Activity –
Give back every record exactly as written.

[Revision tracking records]
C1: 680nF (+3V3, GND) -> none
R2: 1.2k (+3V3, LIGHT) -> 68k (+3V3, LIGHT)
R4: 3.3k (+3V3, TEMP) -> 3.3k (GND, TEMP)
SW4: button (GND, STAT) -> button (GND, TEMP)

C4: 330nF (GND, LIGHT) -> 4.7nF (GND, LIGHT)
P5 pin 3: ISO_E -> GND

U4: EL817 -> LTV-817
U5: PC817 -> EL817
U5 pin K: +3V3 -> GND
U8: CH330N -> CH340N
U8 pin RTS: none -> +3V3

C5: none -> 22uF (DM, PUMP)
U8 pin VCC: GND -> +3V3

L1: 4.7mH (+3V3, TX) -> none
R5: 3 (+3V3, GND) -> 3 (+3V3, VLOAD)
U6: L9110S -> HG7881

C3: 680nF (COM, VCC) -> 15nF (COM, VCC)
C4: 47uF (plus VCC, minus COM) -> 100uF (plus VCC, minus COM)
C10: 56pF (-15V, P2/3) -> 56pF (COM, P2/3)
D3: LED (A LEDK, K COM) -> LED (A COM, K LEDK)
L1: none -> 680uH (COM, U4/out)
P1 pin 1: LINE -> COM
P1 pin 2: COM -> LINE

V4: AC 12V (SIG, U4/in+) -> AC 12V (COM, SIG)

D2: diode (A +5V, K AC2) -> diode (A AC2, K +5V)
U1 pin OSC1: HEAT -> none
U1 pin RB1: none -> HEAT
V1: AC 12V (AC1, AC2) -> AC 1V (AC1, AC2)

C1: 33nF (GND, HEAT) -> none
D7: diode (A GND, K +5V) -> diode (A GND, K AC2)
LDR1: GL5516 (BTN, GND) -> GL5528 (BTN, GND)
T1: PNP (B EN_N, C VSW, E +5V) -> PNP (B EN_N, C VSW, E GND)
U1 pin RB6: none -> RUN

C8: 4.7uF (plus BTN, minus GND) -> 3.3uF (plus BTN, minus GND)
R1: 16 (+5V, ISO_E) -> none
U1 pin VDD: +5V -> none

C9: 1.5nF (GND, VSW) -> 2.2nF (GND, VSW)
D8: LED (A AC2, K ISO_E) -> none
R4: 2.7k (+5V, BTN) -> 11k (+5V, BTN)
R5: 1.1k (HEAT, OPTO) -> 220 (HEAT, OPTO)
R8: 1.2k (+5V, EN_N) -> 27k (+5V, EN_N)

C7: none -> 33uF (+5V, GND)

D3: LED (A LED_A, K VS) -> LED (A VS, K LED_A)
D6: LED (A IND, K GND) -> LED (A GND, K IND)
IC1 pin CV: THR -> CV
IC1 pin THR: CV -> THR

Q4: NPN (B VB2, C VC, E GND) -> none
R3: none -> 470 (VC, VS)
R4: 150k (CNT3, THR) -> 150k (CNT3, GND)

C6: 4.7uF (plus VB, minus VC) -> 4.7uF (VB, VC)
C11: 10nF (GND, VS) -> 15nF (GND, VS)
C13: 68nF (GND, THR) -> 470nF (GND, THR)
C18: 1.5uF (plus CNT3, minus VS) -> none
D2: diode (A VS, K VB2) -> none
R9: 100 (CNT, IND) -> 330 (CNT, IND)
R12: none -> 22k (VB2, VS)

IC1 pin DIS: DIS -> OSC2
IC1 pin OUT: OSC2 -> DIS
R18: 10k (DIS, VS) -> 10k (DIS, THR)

Written answer –
C1: 680nF (+3V3, GND) -> none
R2: 1.2k (+3V3, LIGHT) -> 68k (+3V3, LIGHT)
R4: 3.3k (+3V3, TEMP) -> 3.3k (GND, TEMP)
SW4: button (GND, STAT) -> button (GND, TEMP)

C4: 330nF (GND, LIGHT) -> 4.7nF (GND, LIGHT)
P5 pin 3: ISO_E -> GND

U4: EL817 -> LTV-817
U5: PC817 -> EL817
U5 pin K: +3V3 -> GND
U8: CH330N -> CH340N
U8 pin RTS: none -> +3V3

C5: none -> 22uF (DM, PUMP)
U8 pin VCC: GND -> +3V3

L1: 4.7mH (+3V3, TX) -> none
R5: 3 (+3V3, GND) -> 3 (+3V3, VLOAD)
U6: L9110S -> HG7881

C3: 680nF (COM, VCC) -> 15nF (COM, VCC)
C4: 47uF (plus VCC, minus COM) -> 100uF (plus VCC, minus COM)
C10: 56pF (-15V, P2/3) -> 56pF (COM, P2/3)
D3: LED (A LEDK, K COM) -> LED (A COM, K LEDK)
L1: none -> 680uH (COM, U4/out)
P1 pin 1: LINE -> COM
P1 pin 2: COM -> LINE

V4: AC 12V (SIG, U4/in+) -> AC 12V (COM, SIG)

D2: diode (A +5V, K AC2) -> diode (A AC2, K +5V)
U1 pin OSC1: HEAT -> none
U1 pin RB1: none -> HEAT
V1: AC 12V (AC1, AC2) -> AC 1V (AC1, AC2)

C1: 33nF (GND, HEAT) -> none
D7: diode (A GND, K +5V) -> diode (A GND, K AC2)
LDR1: GL5516 (BTN, GND) -> GL5528 (BTN, GND)
T1: PNP (B EN_N, C VSW, E +5V) -> PNP (B EN_N, C VSW, E GND)
U1 pin RB6: none -> RUN

C8: 4.7uF (plus BTN, minus GND) -> 3.3uF (plus BTN, minus GND)
R1: 16 (+5V, ISO_E) -> none
U1 pin VDD: +5V -> none

C9: 1.5nF (GND, VSW) -> 2.2nF (GND, VSW)
D8: LED (A AC2, K ISO_E) -> none
R4: 2.7k (+5V, BTN) -> 11k (+5V, BTN)
R5: 1.1k (HEAT, OPTO) -> 220 (HEAT, OPTO)
R8: 1.2k (+5V, EN_N) -> 27k (+5V, EN_N)

C7: none -> 33uF (+5V, GND)

D3: LED (A LED_A, K VS) -> LED (A VS, K LED_A)
D6: LED (A IND, K GND) -> LED (A GND, K IND)
IC1 pin CV: THR -> CV
IC1 pin THR: CV -> THR

Q4: NPN (B VB2, C VC, E GND) -> none
R3: none -> 470 (VC, VS)
R4: 150k (CNT3, THR) -> 150k (CNT3, GND)

C6: 4.7uF (plus VB, minus VC) -> 4.7uF (VB, VC)
C11: 10nF (GND, VS) -> 15nF (GND, VS)
C13: 68nF (GND, THR) -> 470nF (GND, THR)
C18: 1.5uF (plus CNT3, minus VS) -> none
D2: diode (A VS, K VB2) -> none
R9: 100 (CNT, IND) -> 330 (CNT, IND)
R12: none -> 22k (VB2, VS)

IC1 pin DIS: DIS -> OSC2
IC1 pin OUT: OSC2 -> DIS
R18: 10k (DIS, VS) -> 10k (DIS, THR)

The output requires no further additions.